Can the lines below, from the one that holds "none -> yellow tile B4 level 1" to the very end, be echoed exactly, with both ends included and no pictures?
----
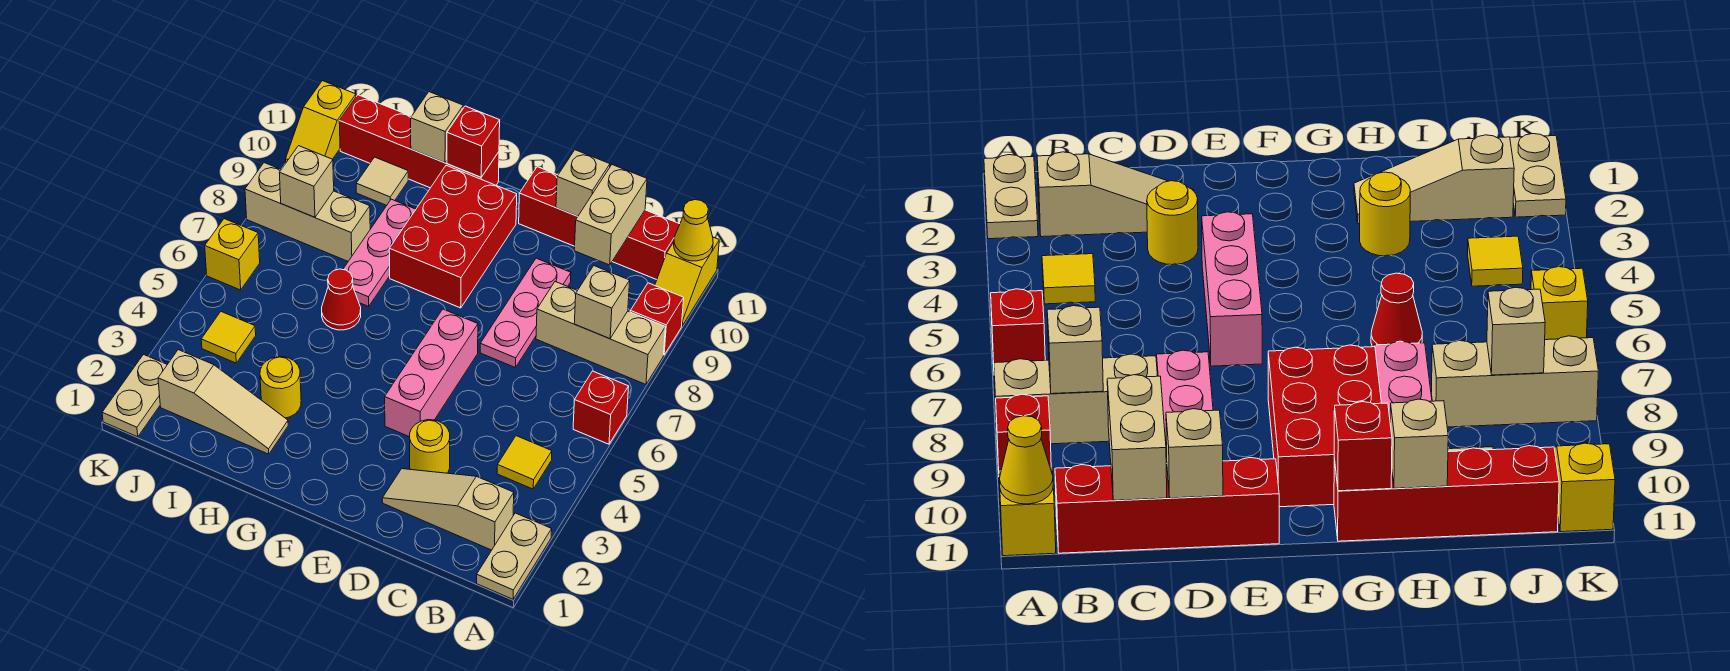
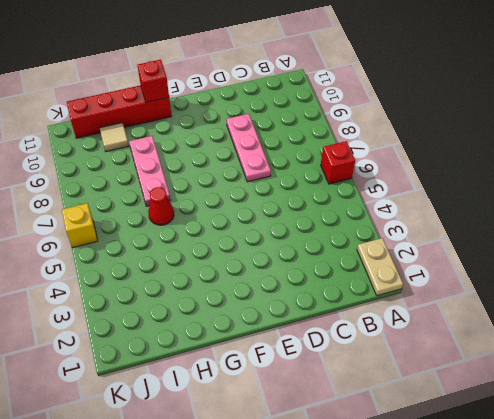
none -> tan brick A8:C8 level 1
none -> red brick A9 level 1
none -> yellow slope A10:A11 level 1 top 11
none -> tan slope B2:D2 level 1 top B

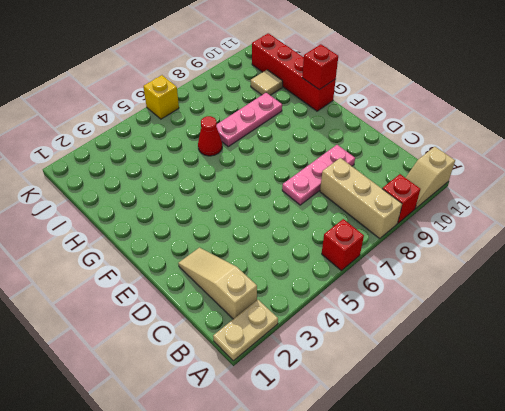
tan slope A10:A11 level 1 top 11 -> yellow slope A10:A11 level 1 top 11
none -> yellow tile B4 level 1
none -> red brick B11:E11 level 1
none -> yellow round brick D3 level 1
none -> pink brick E4:E6 level 1

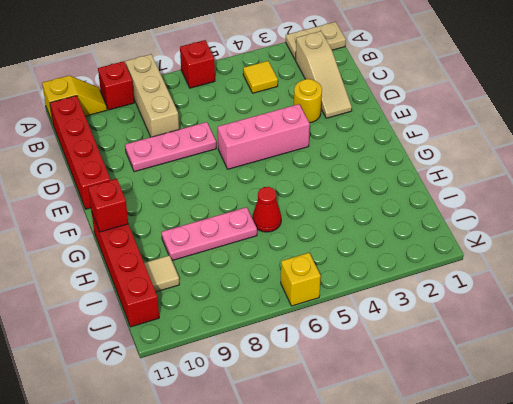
none -> red brick F8:G10 level 1
none -> tan slope H2:J2 level 1 top J
none -> yellow round brick H3 level 1
none -> tan brick I8:K8 level 1

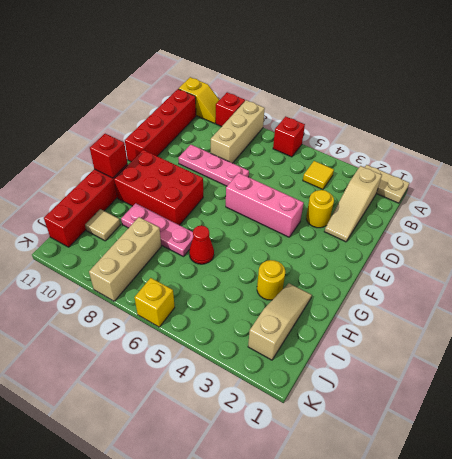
none -> yellow tile J4 level 1
none -> tan plate K1:K2 level 1
none -> yellow slope K10:K11 level 1 top 11
none -> yellow cone A11 level 2

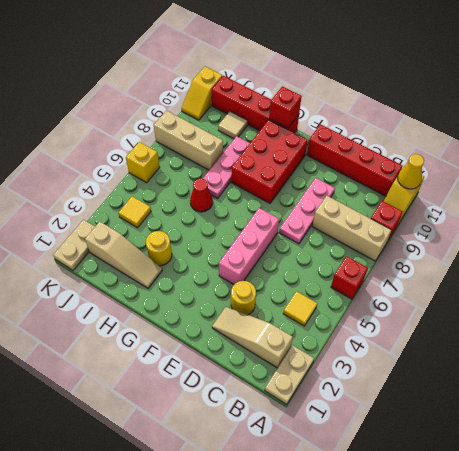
none -> tan brick B8 level 2
none -> tan brick C10:C11 level 2
none -> tan brick D11 level 2
none -> tan brick H11 level 2

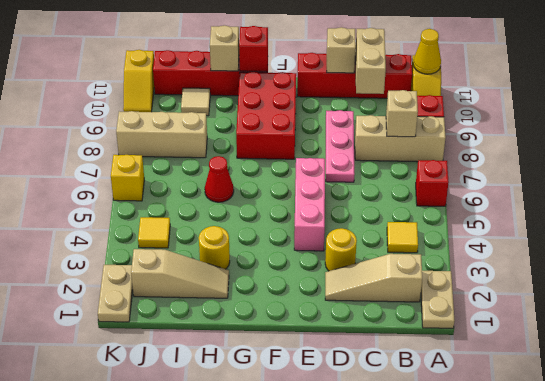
none -> pink plate H7:H9 level 1
none -> tan brick J8 level 2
----
_Completed exercise_
none -> yellow tile B4 level 1
none -> red brick B11:E11 level 1
none -> yellow round brick D3 level 1
none -> pink brick E4:E6 level 1

none -> red brick F8:G10 level 1
none -> tan slope H2:J2 level 1 top J
none -> yellow round brick H3 level 1
none -> tan brick I8:K8 level 1

none -> yellow tile J4 level 1
none -> tan plate K1:K2 level 1
none -> yellow slope K10:K11 level 1 top 11
none -> yellow cone A11 level 2

none -> tan brick B8 level 2
none -> tan brick C10:C11 level 2
none -> tan brick D11 level 2
none -> tan brick H11 level 2

none -> pink plate H7:H9 level 1
none -> tan brick J8 level 2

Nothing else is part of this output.